Before and after images
▬▬▬▬▬▬

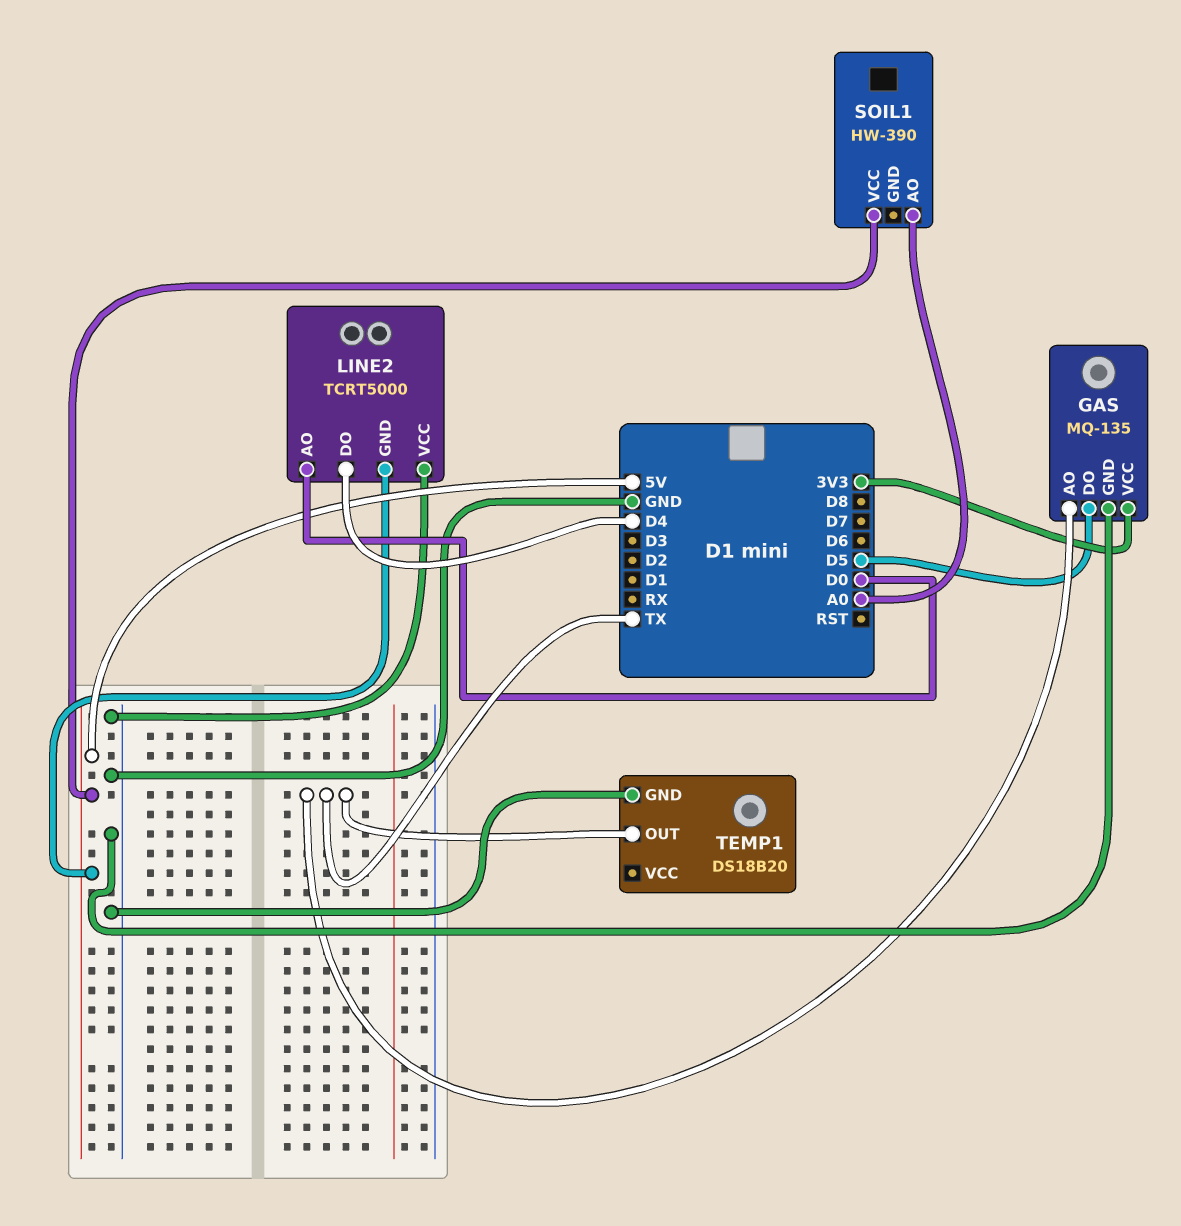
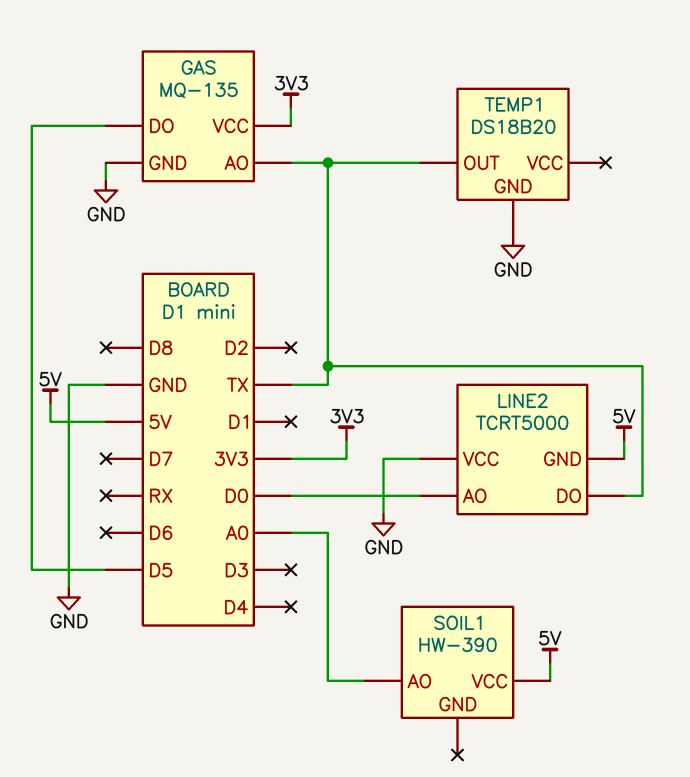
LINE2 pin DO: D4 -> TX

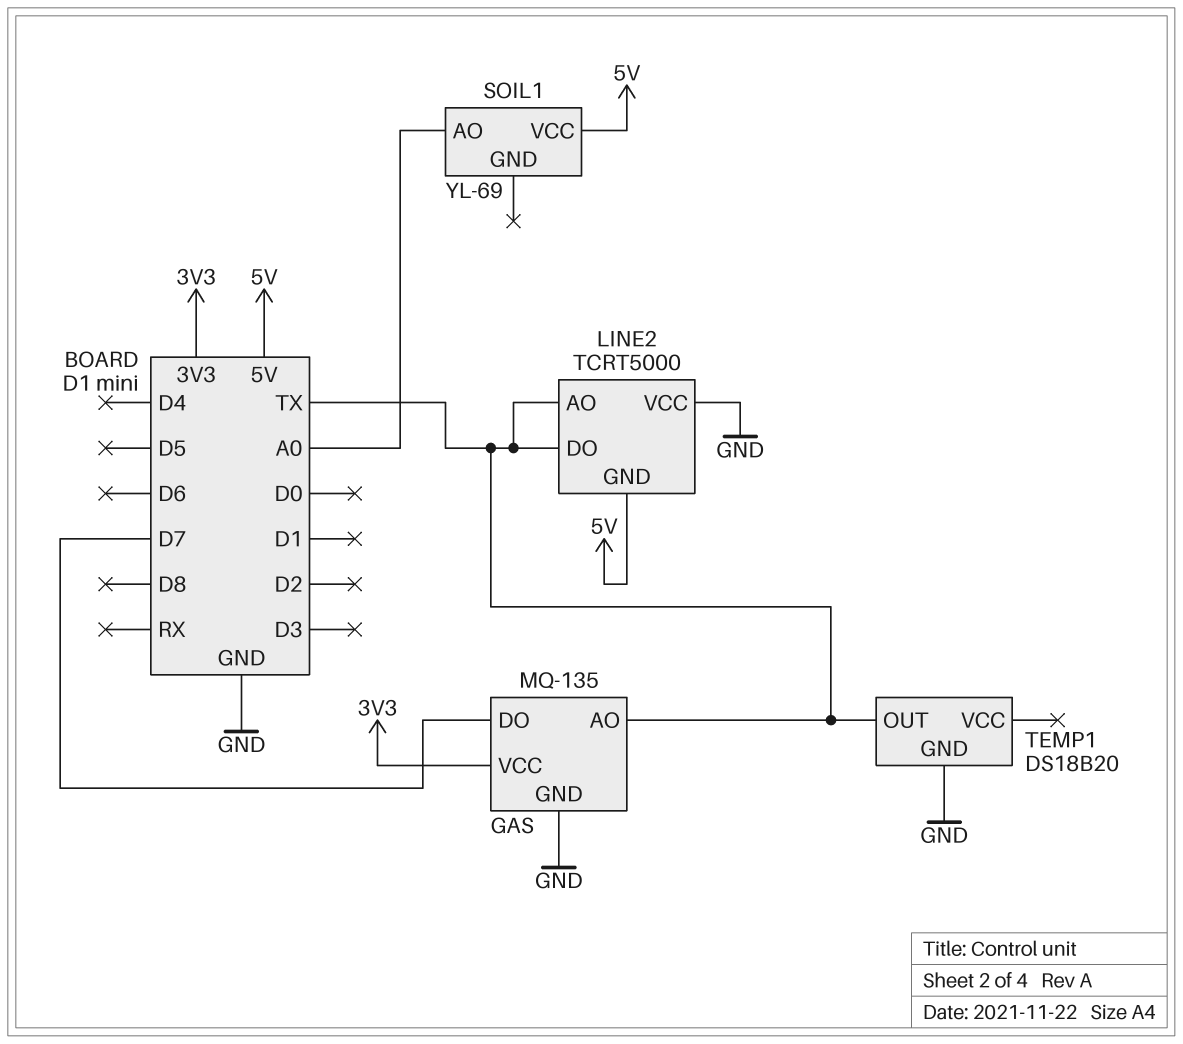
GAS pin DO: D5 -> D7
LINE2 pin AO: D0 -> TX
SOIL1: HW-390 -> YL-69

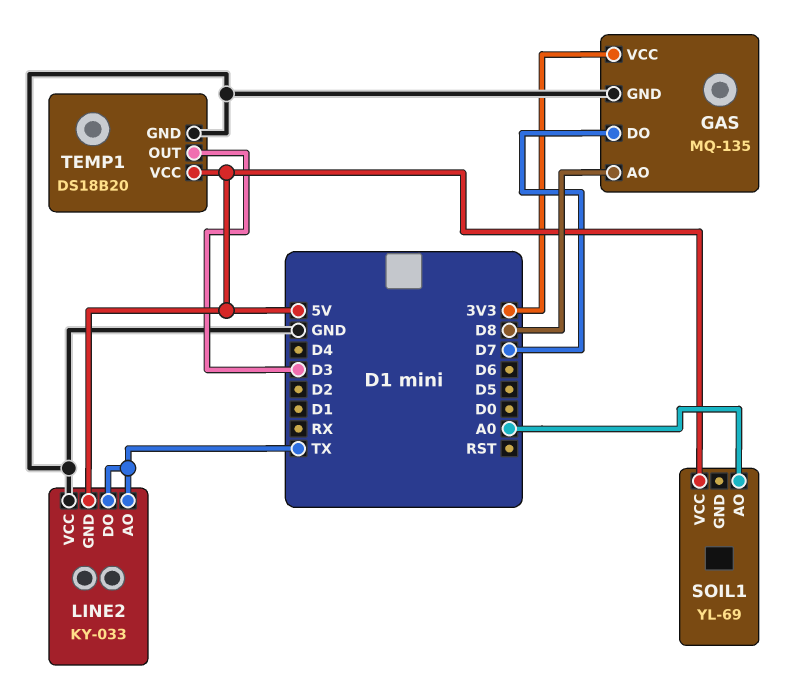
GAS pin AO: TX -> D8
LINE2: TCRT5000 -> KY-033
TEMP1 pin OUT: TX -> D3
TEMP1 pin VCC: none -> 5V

▬▬▬▬▬▬

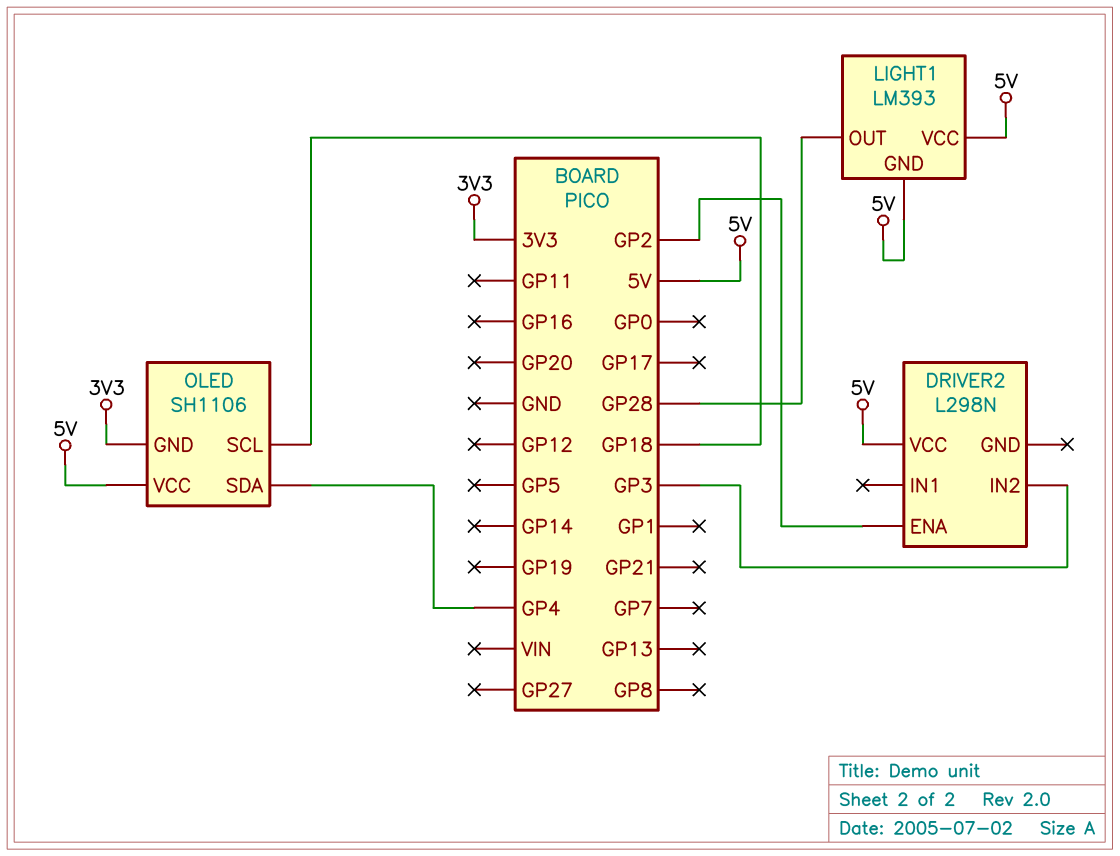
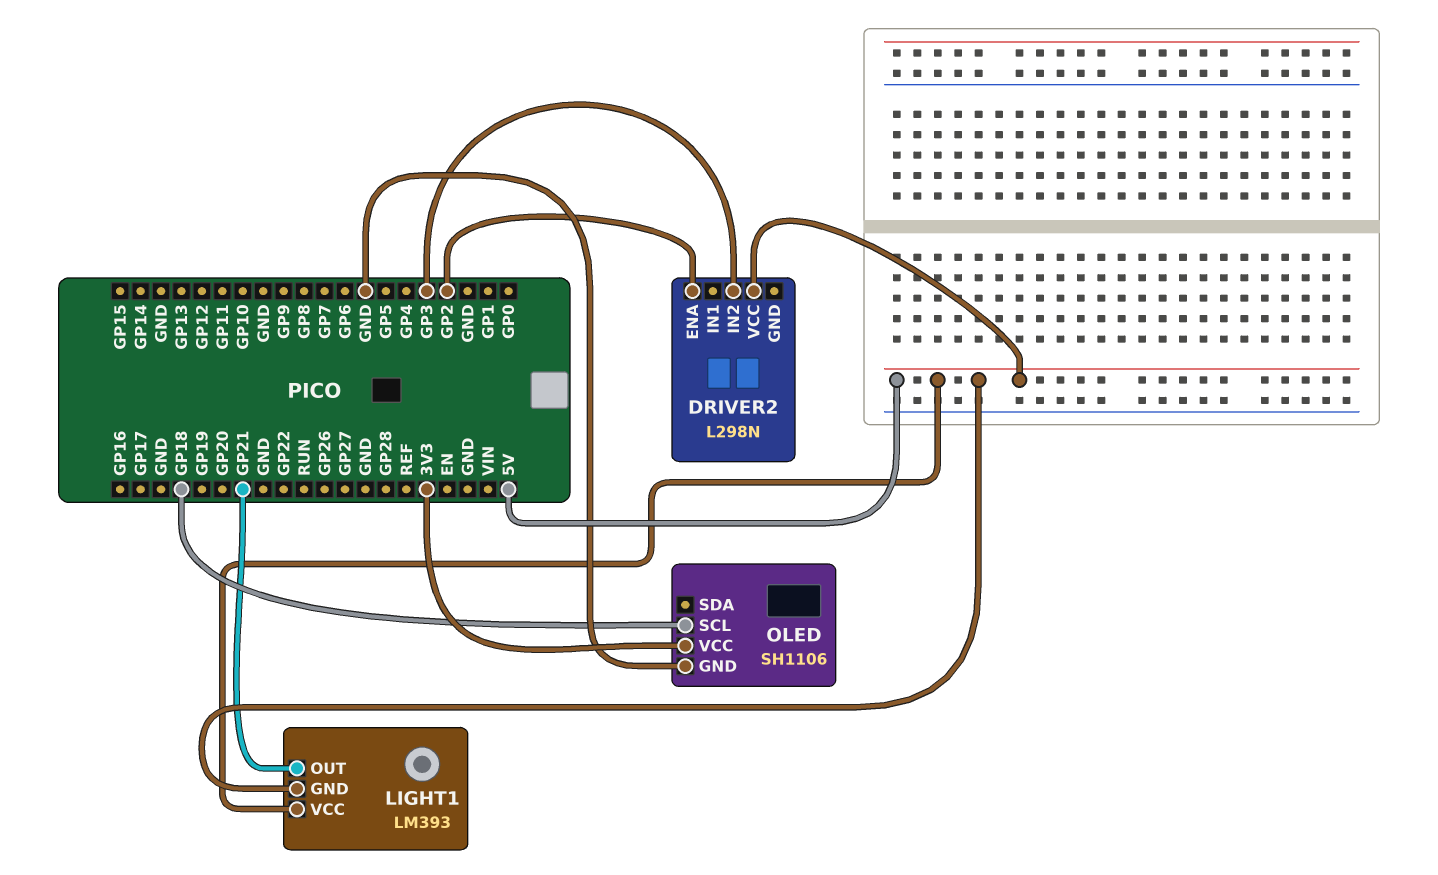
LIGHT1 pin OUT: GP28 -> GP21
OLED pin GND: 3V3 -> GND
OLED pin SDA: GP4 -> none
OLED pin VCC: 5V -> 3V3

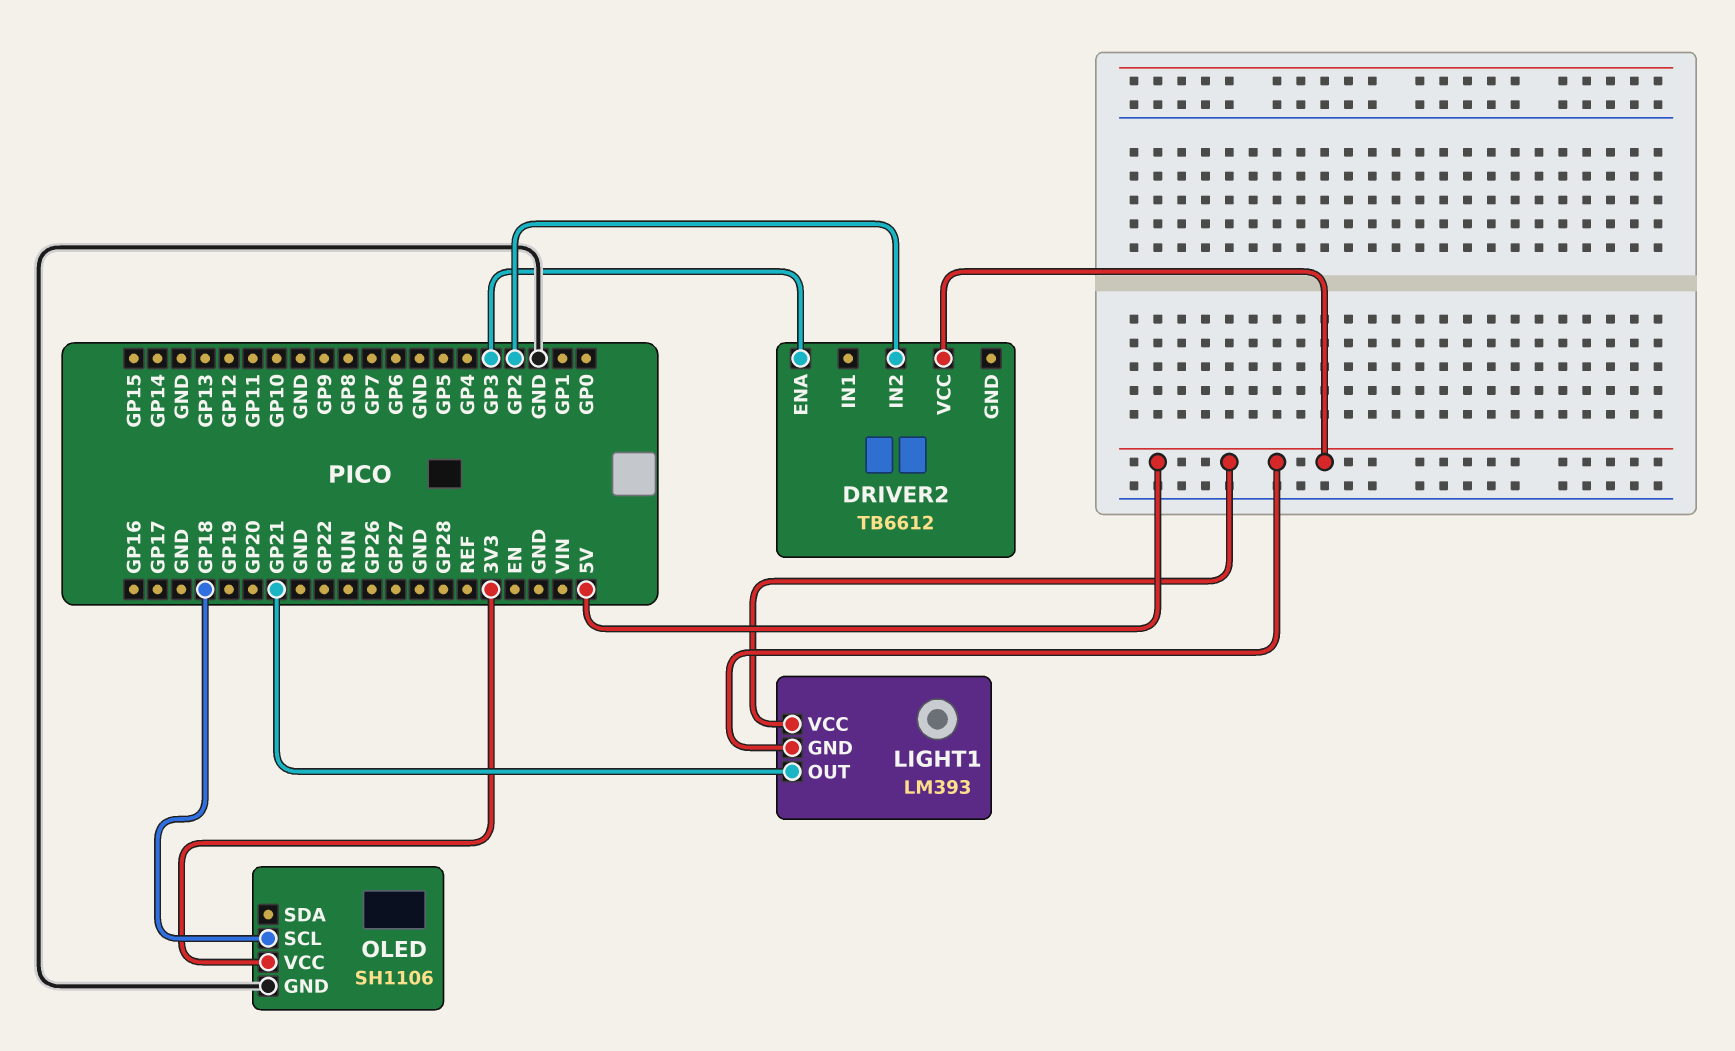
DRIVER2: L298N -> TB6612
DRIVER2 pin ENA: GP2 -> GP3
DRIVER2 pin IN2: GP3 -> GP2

▬▬▬▬▬▬

(Exercise goal) Repeat the lines above exactly, beginning with the one containing "LINE2 pin DO: D4 -> TX" and finishing with the one containing "TEMP1 pin VCC: none -> 5V". No pictures belong in the copy.

(Completed exercise)
LINE2 pin DO: D4 -> TX

GAS pin DO: D5 -> D7
LINE2 pin AO: D0 -> TX
SOIL1: HW-390 -> YL-69

GAS pin AO: TX -> D8
LINE2: TCRT5000 -> KY-033
TEMP1 pin OUT: TX -> D3
TEMP1 pin VCC: none -> 5V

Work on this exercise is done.